• [Data provided]

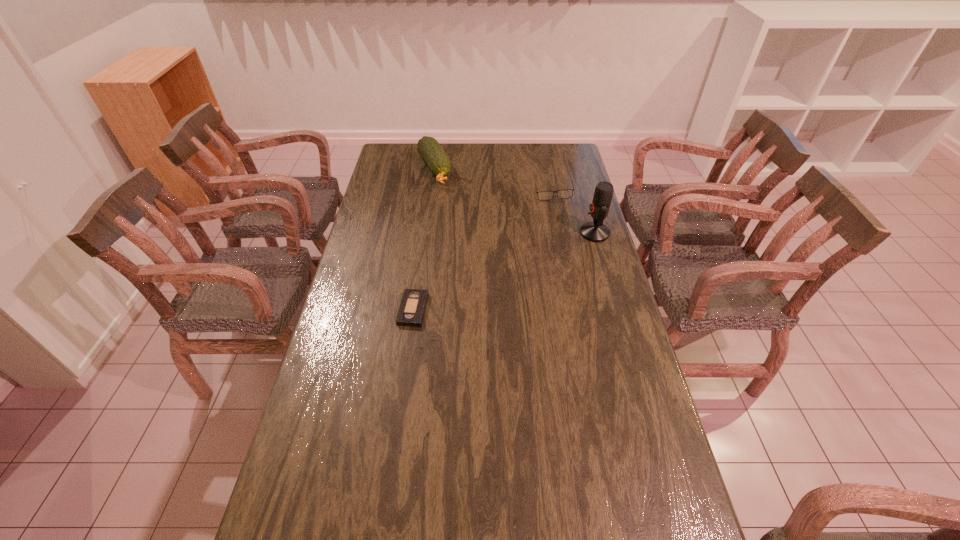
The height and width of the screenshot is (540, 960). I want to click on the shortest object, so click(x=411, y=312).

Identify the location of videotape. (411, 312).

Find the location of a particular element. The height and width of the screenshot is (540, 960). the third farthest object is located at coordinates (596, 231).

This screenshot has width=960, height=540. I want to click on microphone, so click(x=596, y=231).

Image resolution: width=960 pixels, height=540 pixels. Find the location of `the third shortest object`. the third shortest object is located at coordinates pyautogui.click(x=437, y=160).

Find the location of `the second shortest object`. the second shortest object is located at coordinates (566, 193).

Where is `vacant space located 0.060m on the back of the shortest object`? The image size is (960, 540). vacant space located 0.060m on the back of the shortest object is located at coordinates (418, 280).

Where is `free space located on the side of the tallest object with the red ring`? free space located on the side of the tallest object with the red ring is located at coordinates pyautogui.click(x=492, y=233).

Identify the location of vacant space situated on the side of the tallest object with the red ring. (490, 233).

Image resolution: width=960 pixels, height=540 pixels. Find the location of `vacant region located 0.070m on the side of the tallest object with the red ring`. vacant region located 0.070m on the side of the tallest object with the red ring is located at coordinates (562, 233).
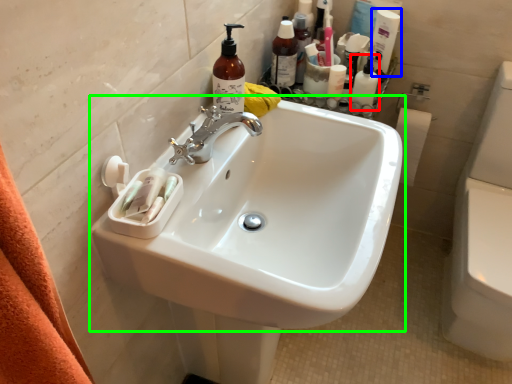
Question: Which is nearer to the toiletry (highlighted by a red box)? cleaning product (highlighted by a blue box) or sink (highlighted by a green box).

Choices:
 (A) cleaning product
 (B) sink

Answer: (A)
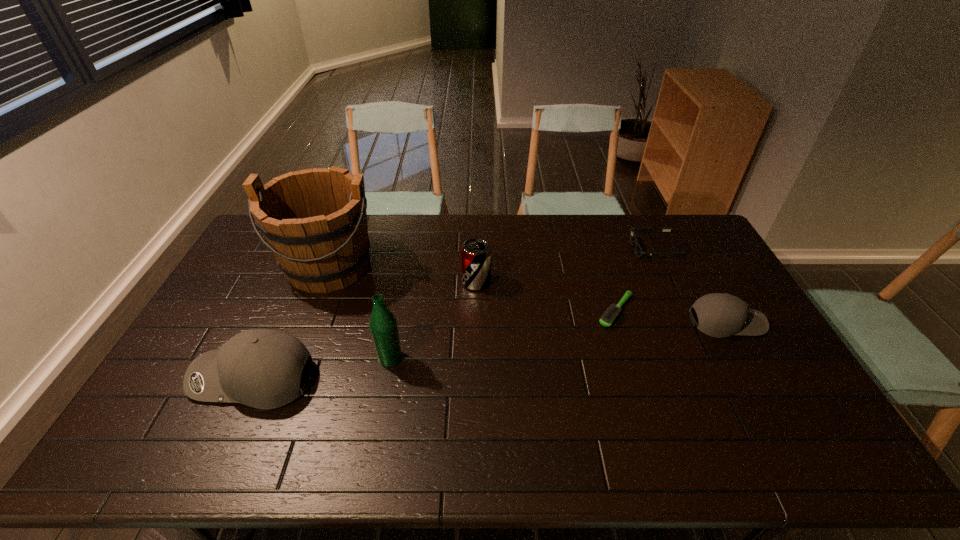
Locate an element on the screen. The image size is (960, 540). free point at the left edge is located at coordinates (217, 321).

Find the location of `free point at the right edge`. free point at the right edge is located at coordinates (722, 284).

Where is `free spot between the soda can and the tallest object`? Image resolution: width=960 pixels, height=540 pixels. free spot between the soda can and the tallest object is located at coordinates (403, 274).

You are a GUI agent. You are given a task and a screenshot of the screen. Output one action in this format:
    pyautogui.click(x=<x>, y=<y>)
    Task: Click on the unoccupied position between the fourth object from right to left and the shortest object
    
    Given the screenshot: What is the action you would take?
    pyautogui.click(x=546, y=296)

Locate an element on the screen. Image resolution: width=960 pixels, height=540 pixels. vacant point located between the right baseball cap and the wine bucket is located at coordinates (528, 293).

In order to click on unoccupied position between the sunglasses and the soda can in this screenshot , I will do pyautogui.click(x=565, y=266).

Locate an element on the screen. This screenshot has width=960, height=540. free area in between the shorter baseball cap and the third object from left to right is located at coordinates (558, 340).

Where is `free space that is in between the right baseball cap and the left baseball cap`? The height and width of the screenshot is (540, 960). free space that is in between the right baseball cap and the left baseball cap is located at coordinates tap(490, 350).

Identify the location of vacant point located between the second shortest object and the bottle. This screenshot has width=960, height=540. (522, 303).

This screenshot has height=540, width=960. I want to click on free space between the right baseball cap and the third object from left to right, so click(558, 340).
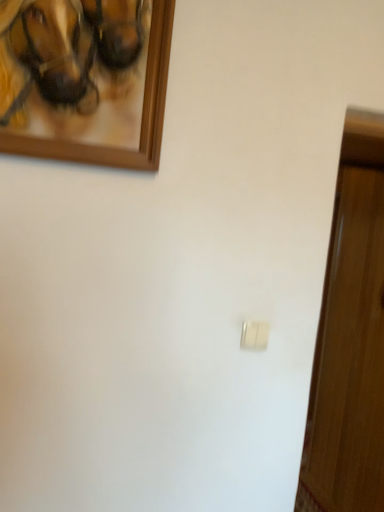
What do you see at coordinates (254, 335) in the screenshot? The image size is (384, 512). I see `white plastic light switch at center` at bounding box center [254, 335].

The height and width of the screenshot is (512, 384). I want to click on white plastic light switch at center, so click(x=254, y=335).

What do you see at coordinates (85, 79) in the screenshot? I see `wooden picture frame at upper left` at bounding box center [85, 79].

Where is `wooden picture frame at upper left`? This screenshot has height=512, width=384. wooden picture frame at upper left is located at coordinates (85, 79).

Find the location of a particular element. Image resolution: width=384 pixels, height=512 pixels. white plastic light switch at center is located at coordinates (254, 335).

Considering the positions of objects wooden picture frame at upper left and white plastic light switch at center in the image provided, who is more to the right, wooden picture frame at upper left or white plastic light switch at center?

Positioned to the right is white plastic light switch at center.

Is the depth of wooden picture frame at upper left greater than that of white plastic light switch at center?

No, the depth of wooden picture frame at upper left is less than that of white plastic light switch at center.

Which is behind, point (62, 10) or point (241, 342)?

The point (241, 342) is farther from the camera.

From the image's perspective, between wooden picture frame at upper left and white plastic light switch at center, which one is located above?

wooden picture frame at upper left.

From a real-world perspective, is wooden picture frame at upper left over white plastic light switch at center?

Yes, from a real-world perspective, wooden picture frame at upper left is over white plastic light switch at center

Between wooden picture frame at upper left and white plastic light switch at center, which one has larger width?

Wider between the two is wooden picture frame at upper left.

From the picture: Which of these two, wooden picture frame at upper left or white plastic light switch at center, stands taller?

With more height is wooden picture frame at upper left.

In terms of size, does wooden picture frame at upper left appear bigger or smaller than white plastic light switch at center?

Considering their sizes, wooden picture frame at upper left takes up more space than white plastic light switch at center.

Which is correct: wooden picture frame at upper left is inside white plastic light switch at center, or outside of it?

wooden picture frame at upper left cannot be found inside white plastic light switch at center.

Is wooden picture frame at upper left beside white plastic light switch at center?

No, wooden picture frame at upper left is not with white plastic light switch at center.

Is wooden picture frame at upper left oriented towards white plastic light switch at center?

No, wooden picture frame at upper left is not aimed at white plastic light switch at center.

Locate an element on the screen. This screenshot has height=512, width=384. light switch lying on the right of wooden picture frame at upper left is located at coordinates (254, 335).

Which is more to the left, white plastic light switch at center or wooden picture frame at upper left?

From the viewer's perspective, wooden picture frame at upper left appears more on the left side.

Is white plastic light switch at center positioned in front of wooden picture frame at upper left?

No.

Which is in front, point (254, 335) or point (40, 91)?

Point (40, 91)

From the image's perspective, is white plastic light switch at center above or below wooden picture frame at upper left?

Clearly, from the image's perspective, white plastic light switch at center is below wooden picture frame at upper left.

From a real-world perspective, is white plastic light switch at center beneath wooden picture frame at upper left?

Indeed, from a real-world perspective, white plastic light switch at center is positioned beneath wooden picture frame at upper left.

Considering the sizes of white plastic light switch at center and wooden picture frame at upper left in the image, is white plastic light switch at center wider or thinner than wooden picture frame at upper left?

Clearly, white plastic light switch at center has less width compared to wooden picture frame at upper left.

Is white plastic light switch at center taller or shorter than wooden picture frame at upper left?

white plastic light switch at center is shorter than wooden picture frame at upper left.

Can you confirm if white plastic light switch at center is bigger than wooden picture frame at upper left?

Incorrect, white plastic light switch at center is not larger than wooden picture frame at upper left.

Do you think white plastic light switch at center is within wooden picture frame at upper left, or outside of it?

white plastic light switch at center is outside wooden picture frame at upper left.

Is white plastic light switch at center positioned far away from wooden picture frame at upper left?

No, there isn't a large distance between white plastic light switch at center and wooden picture frame at upper left.

Could you tell me if white plastic light switch at center is facing wooden picture frame at upper left?

No, white plastic light switch at center is not oriented towards wooden picture frame at upper left.

Locate an element on the screen. The height and width of the screenshot is (512, 384). light switch on the right side of wooden picture frame at upper left is located at coordinates (254, 335).

Find the location of a particular element. Image resolution: width=384 pixels, height=512 pixels. light switch that is on the right side of wooden picture frame at upper left is located at coordinates (254, 335).

Locate an element on the screen. light switch behind the wooden picture frame at upper left is located at coordinates (254, 335).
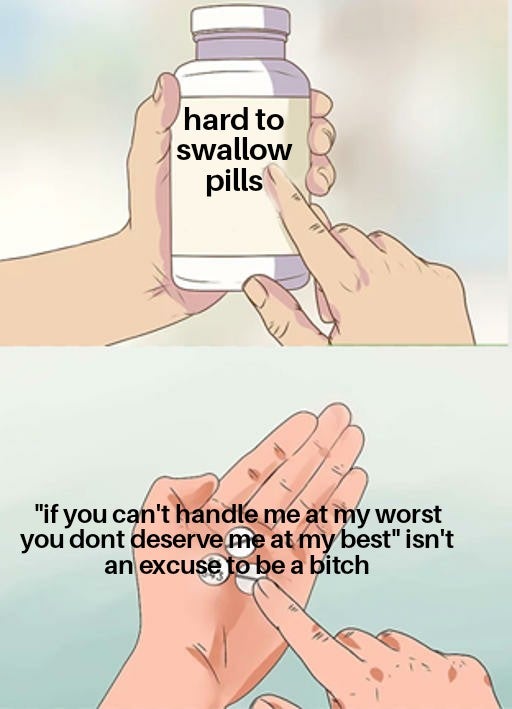
Locate an element on the screen. This screenshot has width=512, height=709. bottle is located at coordinates (229, 255).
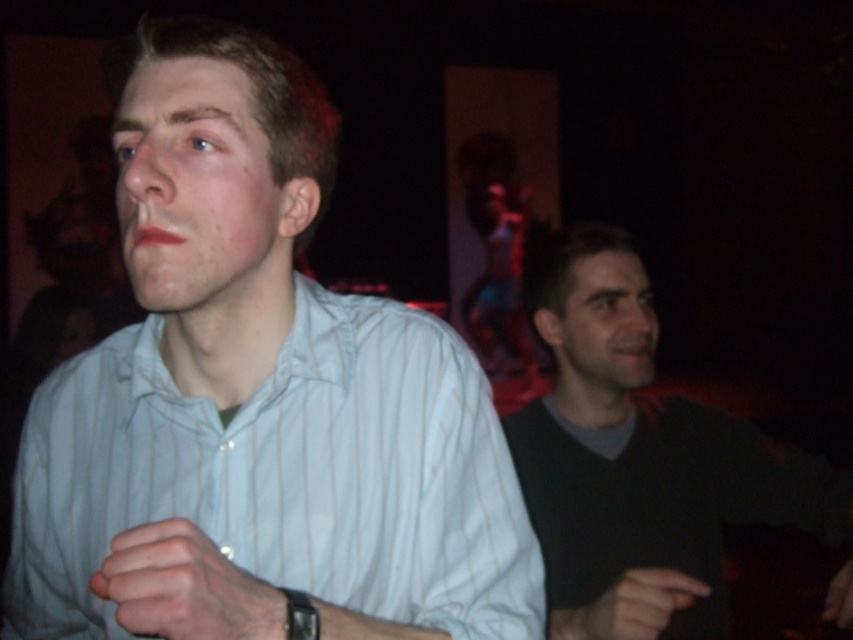
Is point (630, 628) positioned in front of point (289, 637)?

No, (630, 628) is further to viewer.

Is smooth skin hand at lower right wider than black rubber wristband at lower center?

Indeed, smooth skin hand at lower right has a greater width compared to black rubber wristband at lower center.

Does point (563, 628) come in front of point (293, 628)?

No, (563, 628) is behind (293, 628).

The width and height of the screenshot is (853, 640). Identify the location of smooth skin hand at lower right. (631, 605).

Can you confirm if white striped shirt at center is thinner than white matte ring at lower left?

No.

Does white striped shirt at center appear over white matte ring at lower left?

Yes, white striped shirt at center is above white matte ring at lower left.

Is point (318, 112) positioned after point (194, 582)?

Yes, point (318, 112) is farther from viewer.

You are a GUI agent. You are given a task and a screenshot of the screen. Output one action in this format:
    pyautogui.click(x=<x>, y=<y>)
    Task: Click on the white striped shirt at center
    This screenshot has height=640, width=853.
    Given the screenshot: What is the action you would take?
    pyautogui.click(x=256, y=401)

Which of these two, white matte ring at lower left or smooth skin hand at lower right, stands taller?

With more height is smooth skin hand at lower right.

Is white matte ring at lower left bigger than smooth skin hand at lower right?

No.

The width and height of the screenshot is (853, 640). I want to click on white matte ring at lower left, so pyautogui.click(x=184, y=586).

Identify the location of white matte ring at lower left. (184, 586).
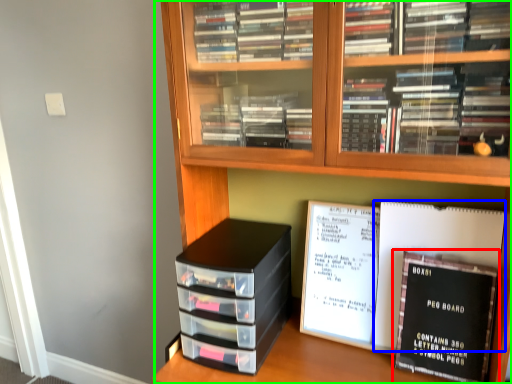
Question: Which object is the closest to the book (highlighted by a red box)? Choose among these: journal (highlighted by a blue box) or bookcase (highlighted by a green box).

Choices:
 (A) journal
 (B) bookcase

Answer: (A)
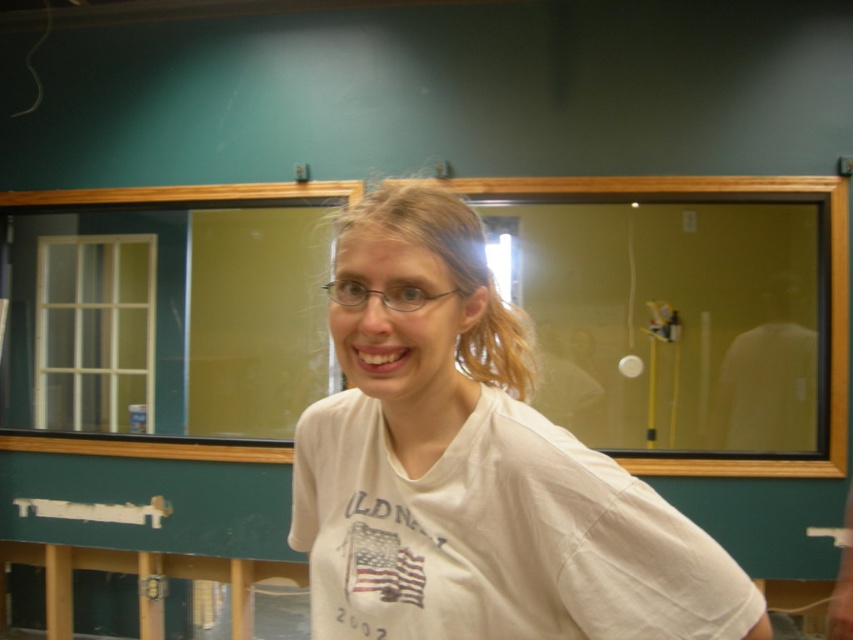
Question: Does white cotton t-shirt at center have a lesser width compared to clear plastic glasses at center?

Choices:
 (A) yes
 (B) no

Answer: (B)

Question: Which of the following is the farthest from the observer?

Choices:
 (A) clear plastic glasses at center
 (B) white cotton t-shirt at center

Answer: (A)

Question: Is white cotton t-shirt at center below clear plastic glasses at center?

Choices:
 (A) no
 (B) yes

Answer: (B)

Question: Is white cotton t-shirt at center further to the viewer compared to clear plastic glasses at center?

Choices:
 (A) no
 (B) yes

Answer: (A)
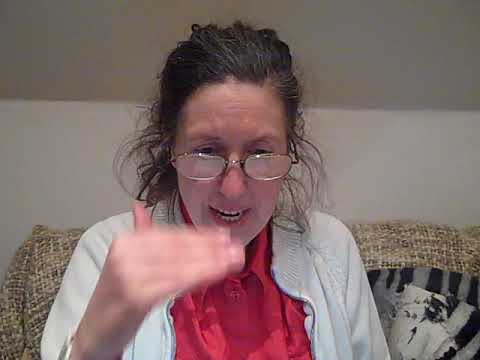
This screenshot has width=480, height=360. What are the coordinates of `brown tweed fabric` in the screenshot? It's located at (43, 299).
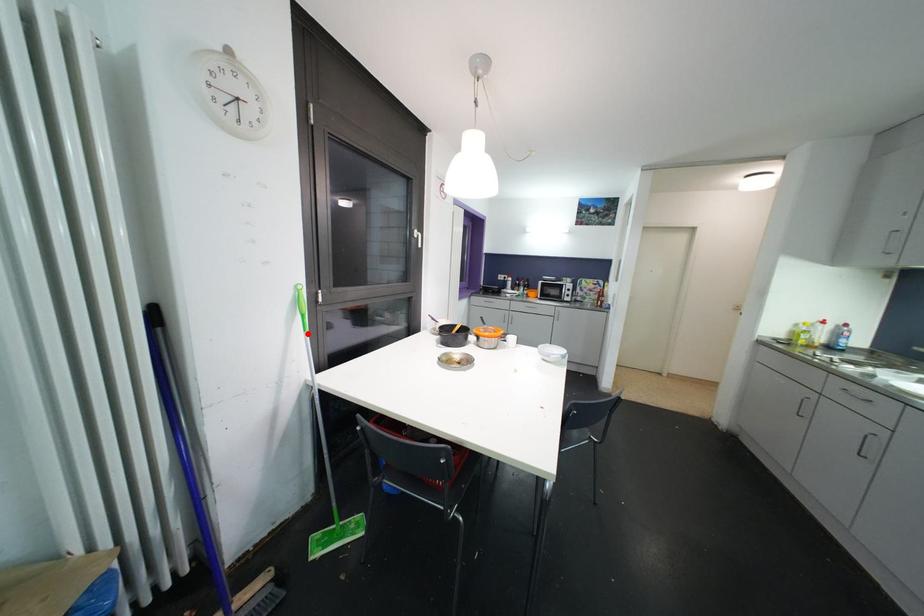
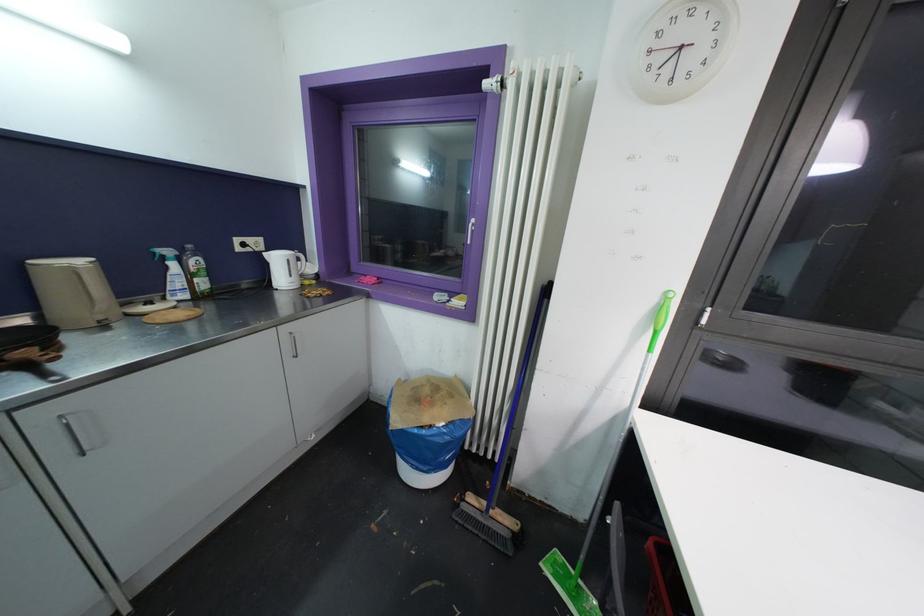
Find the pixel in the second image that matches the highlighted location in the first image.

(652, 354)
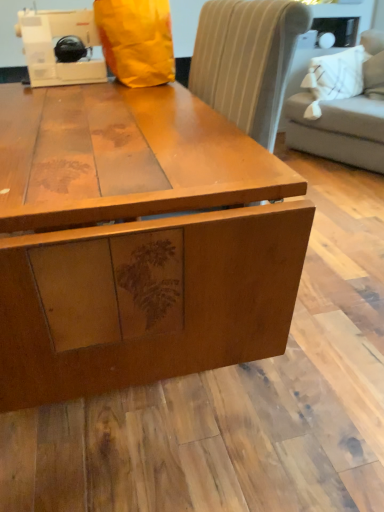
What do you see at coordinates (142, 251) in the screenshot?
I see `matte wood table at center` at bounding box center [142, 251].

What do you see at coordinates (338, 129) in the screenshot? This screenshot has width=384, height=512. I see `light gray fabric couch at upper right` at bounding box center [338, 129].

Where is `white plastic sewing machine at upper left`? This screenshot has height=512, width=384. white plastic sewing machine at upper left is located at coordinates (53, 46).

Is white plastic sewing machine at upper left in front of or behind matte wood table at center in the image?

white plastic sewing machine at upper left is behind matte wood table at center.

Considering the points (64, 79) and (101, 277), which point is in front, point (64, 79) or point (101, 277)?

Point (101, 277)

From the image's perspective, which one is positioned higher, white plastic sewing machine at upper left or matte wood table at center?

From the image's view, white plastic sewing machine at upper left is above.

Considering the sizes of white plastic sewing machine at upper left and light gray fabric couch at upper right in the image, is white plastic sewing machine at upper left taller or shorter than light gray fabric couch at upper right?

white plastic sewing machine at upper left is shorter than light gray fabric couch at upper right.

How many degrees apart are the facing directions of white plastic sewing machine at upper left and light gray fabric couch at upper right?

white plastic sewing machine at upper left and light gray fabric couch at upper right are facing 68.6 degrees away from each other.

Is white plastic sewing machine at upper left oriented towards light gray fabric couch at upper right?

No, white plastic sewing machine at upper left is not aimed at light gray fabric couch at upper right.

The height and width of the screenshot is (512, 384). I want to click on sewing machine that appears in front of the light gray fabric couch at upper right, so click(x=53, y=46).

From a real-world perspective, which is physically above, matte wood table at center or white plastic sewing machine at upper left?

white plastic sewing machine at upper left is physically above.

Considering the relative positions of matte wood table at center and white plastic sewing machine at upper left in the image provided, is matte wood table at center to the right of white plastic sewing machine at upper left from the viewer's perspective?

Correct, you'll find matte wood table at center to the right of white plastic sewing machine at upper left.

Considering their positions, is matte wood table at center located in front of or behind white plastic sewing machine at upper left?

matte wood table at center is in front of white plastic sewing machine at upper left.

Is light gray fabric couch at upper right facing towards matte wood table at center?

Yes.

From the image's perspective, is light gray fabric couch at upper right located above matte wood table at center?

Yes.

Is light gray fabric couch at upper right taller or shorter than matte wood table at center?

In the image, light gray fabric couch at upper right appears to be taller than matte wood table at center.

In the scene shown: Which object is wider, light gray fabric couch at upper right or white plastic sewing machine at upper left?

With larger width is light gray fabric couch at upper right.

From the image's perspective, which one is positioned lower, light gray fabric couch at upper right or white plastic sewing machine at upper left?

white plastic sewing machine at upper left appears lower in the image.

Can you confirm if light gray fabric couch at upper right is positioned to the right of white plastic sewing machine at upper left?

Indeed, light gray fabric couch at upper right is positioned on the right side of white plastic sewing machine at upper left.

Is matte wood table at center positioned with its back to light gray fabric couch at upper right?

That's not correct — matte wood table at center is not looking away from light gray fabric couch at upper right.

Who is shorter, matte wood table at center or light gray fabric couch at upper right?

matte wood table at center.

Who is smaller, matte wood table at center or light gray fabric couch at upper right?

With smaller size is matte wood table at center.

Considering the sizes of objects matte wood table at center and light gray fabric couch at upper right in the image provided, who is thinner, matte wood table at center or light gray fabric couch at upper right?

With smaller width is light gray fabric couch at upper right.

The width and height of the screenshot is (384, 512). Identify the location of table below the white plastic sewing machine at upper left (from the image's perspective). (142, 251).

Image resolution: width=384 pixels, height=512 pixels. I want to click on studio couch that is on the right side of white plastic sewing machine at upper left, so click(x=338, y=129).

Which object lies nearer to the anchor point white plastic sewing machine at upper left, matte wood table at center or light gray fabric couch at upper right?

matte wood table at center lies closer to white plastic sewing machine at upper left than the other object.

Based on the photo, based on their spatial positions, is light gray fabric couch at upper right or matte wood table at center closer to white plastic sewing machine at upper left?

matte wood table at center.

Based on their spatial positions, is white plastic sewing machine at upper left or light gray fabric couch at upper right further from matte wood table at center?

light gray fabric couch at upper right is positioned further to the anchor matte wood table at center.

Estimate the real-world distances between objects in this image. Which object is closer to light gray fabric couch at upper right, white plastic sewing machine at upper left or matte wood table at center?

white plastic sewing machine at upper left lies closer to light gray fabric couch at upper right than the other object.

Which object lies further to the anchor point light gray fabric couch at upper right, matte wood table at center or white plastic sewing machine at upper left?

matte wood table at center lies further to light gray fabric couch at upper right than the other object.

Considering their positions, is light gray fabric couch at upper right positioned closer to matte wood table at center than white plastic sewing machine at upper left?

white plastic sewing machine at upper left lies closer to matte wood table at center than the other object.

Locate an element on the screen. This screenshot has height=512, width=384. table located between white plastic sewing machine at upper left and light gray fabric couch at upper right in the left-right direction is located at coordinates (142, 251).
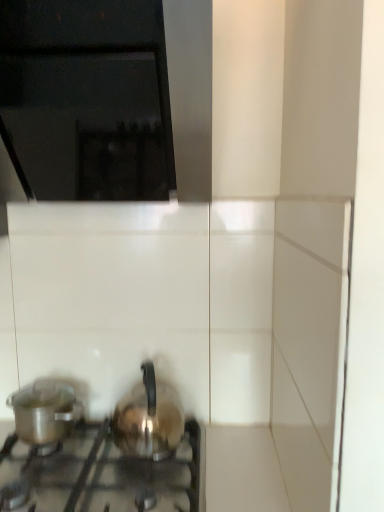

• [Task instructions] Switch "videotape" to "cassette" and write out the listing from its start up to and including the line with "coordinates (418, 280).", changing nothing else. Leave the pictures out.

• [Task response]
The height and width of the screenshot is (540, 960). I want to click on the shortest object, so click(x=411, y=312).

Identify the location of cassette. (411, 312).

Find the location of a particular element. The height and width of the screenshot is (540, 960). the third farthest object is located at coordinates (596, 231).

This screenshot has width=960, height=540. I want to click on microphone, so click(x=596, y=231).

Image resolution: width=960 pixels, height=540 pixels. Find the location of `the third shortest object`. the third shortest object is located at coordinates pyautogui.click(x=437, y=160).

Find the location of `the second shortest object`. the second shortest object is located at coordinates (566, 193).

Where is `vacant space located 0.060m on the back of the shortest object`? The image size is (960, 540). vacant space located 0.060m on the back of the shortest object is located at coordinates (418, 280).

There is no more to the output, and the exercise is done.